====== SUPPLIED DATA ======
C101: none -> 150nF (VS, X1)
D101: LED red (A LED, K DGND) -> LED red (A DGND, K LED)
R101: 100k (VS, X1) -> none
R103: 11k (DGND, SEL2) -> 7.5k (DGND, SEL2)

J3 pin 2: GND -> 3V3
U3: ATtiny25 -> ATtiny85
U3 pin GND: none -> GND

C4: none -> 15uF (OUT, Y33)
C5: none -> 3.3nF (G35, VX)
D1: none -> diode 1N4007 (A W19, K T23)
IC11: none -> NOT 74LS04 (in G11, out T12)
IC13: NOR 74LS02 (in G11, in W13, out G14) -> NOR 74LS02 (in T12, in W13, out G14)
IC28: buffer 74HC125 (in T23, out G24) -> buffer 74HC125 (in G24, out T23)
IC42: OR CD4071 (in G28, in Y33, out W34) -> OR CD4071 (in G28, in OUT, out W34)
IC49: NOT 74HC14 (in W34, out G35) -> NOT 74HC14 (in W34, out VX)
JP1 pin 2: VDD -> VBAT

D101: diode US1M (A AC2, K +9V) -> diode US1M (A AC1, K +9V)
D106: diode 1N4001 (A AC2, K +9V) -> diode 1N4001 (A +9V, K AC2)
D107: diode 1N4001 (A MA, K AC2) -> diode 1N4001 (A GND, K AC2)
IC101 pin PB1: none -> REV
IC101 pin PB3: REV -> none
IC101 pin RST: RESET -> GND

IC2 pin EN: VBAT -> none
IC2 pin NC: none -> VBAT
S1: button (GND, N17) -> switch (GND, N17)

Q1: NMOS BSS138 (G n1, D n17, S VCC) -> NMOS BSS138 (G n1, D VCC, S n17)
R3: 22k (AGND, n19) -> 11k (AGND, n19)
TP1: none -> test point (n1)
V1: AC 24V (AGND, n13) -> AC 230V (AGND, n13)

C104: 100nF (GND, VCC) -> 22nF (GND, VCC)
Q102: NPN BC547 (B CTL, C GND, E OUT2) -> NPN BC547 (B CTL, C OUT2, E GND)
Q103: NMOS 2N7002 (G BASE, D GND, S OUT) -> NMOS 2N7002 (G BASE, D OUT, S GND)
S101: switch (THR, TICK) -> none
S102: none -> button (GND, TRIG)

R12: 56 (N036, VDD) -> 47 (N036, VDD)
======
Report the number of lines in the records that hold "DGND" and write no other words.

2